Requirement> For the listing below, return the line containing "yellow fudesote <346,124,460,218>", the line containing "nothing => yellow tivaten <180,347,354,467>", and all lines in between, exactly as written and nothing else.

Source data>

◆ ◆ ◆ ◆ ◆ ◆ ◆

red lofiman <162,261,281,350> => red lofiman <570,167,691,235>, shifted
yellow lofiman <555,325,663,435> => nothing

◆ ◆ ◆ ◆ ◆ ◆ ◆

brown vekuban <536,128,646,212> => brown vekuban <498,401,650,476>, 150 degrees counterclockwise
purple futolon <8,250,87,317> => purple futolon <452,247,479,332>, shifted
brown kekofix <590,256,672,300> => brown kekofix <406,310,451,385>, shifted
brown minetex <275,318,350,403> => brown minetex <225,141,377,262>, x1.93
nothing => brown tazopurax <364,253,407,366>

◆ ◆ ◆ ◆ ◆ ◆ ◆

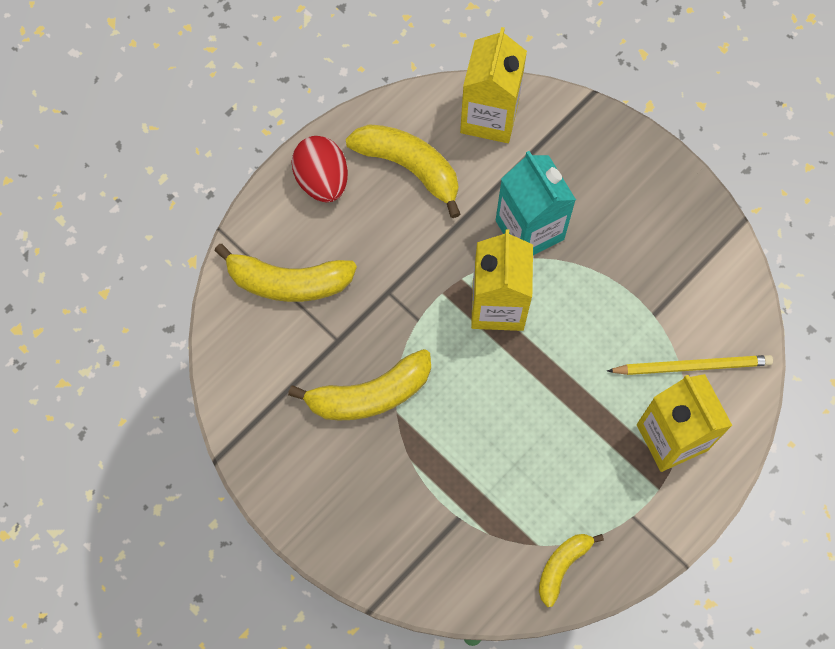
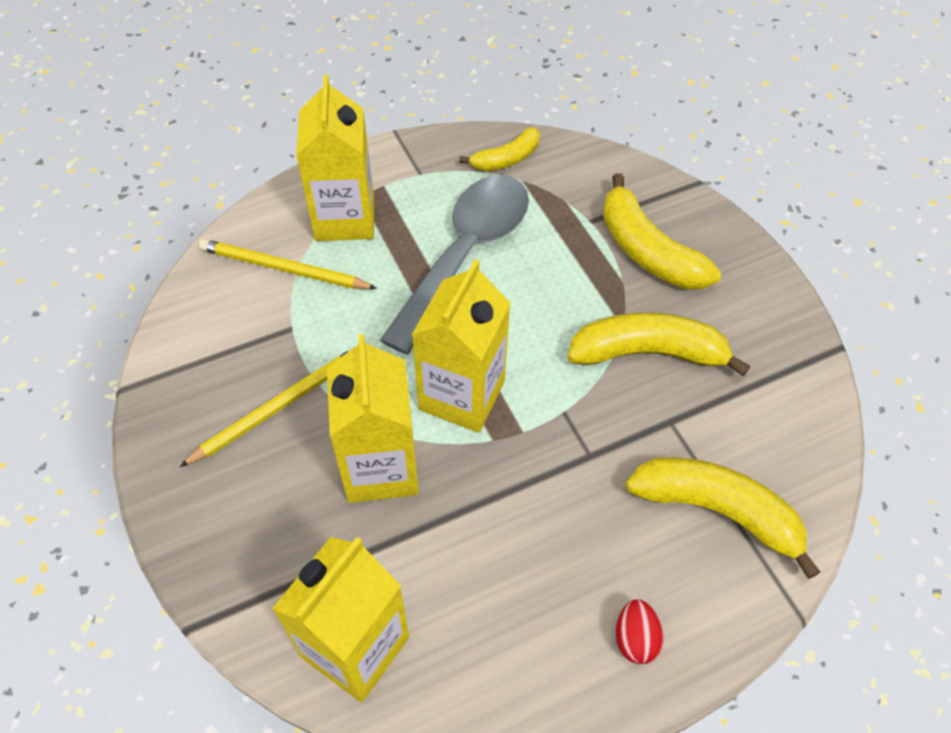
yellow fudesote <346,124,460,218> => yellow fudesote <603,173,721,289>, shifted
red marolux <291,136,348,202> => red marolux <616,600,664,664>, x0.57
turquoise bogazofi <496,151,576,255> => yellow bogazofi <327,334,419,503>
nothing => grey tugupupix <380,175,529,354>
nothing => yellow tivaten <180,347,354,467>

◆ ◆ ◆ ◆ ◆ ◆ ◆

Your solution>
yellow fudesote <346,124,460,218> => yellow fudesote <603,173,721,289>, shifted
red marolux <291,136,348,202> => red marolux <616,600,664,664>, x0.57
turquoise bogazofi <496,151,576,255> => yellow bogazofi <327,334,419,503>
nothing => grey tugupupix <380,175,529,354>
nothing => yellow tivaten <180,347,354,467>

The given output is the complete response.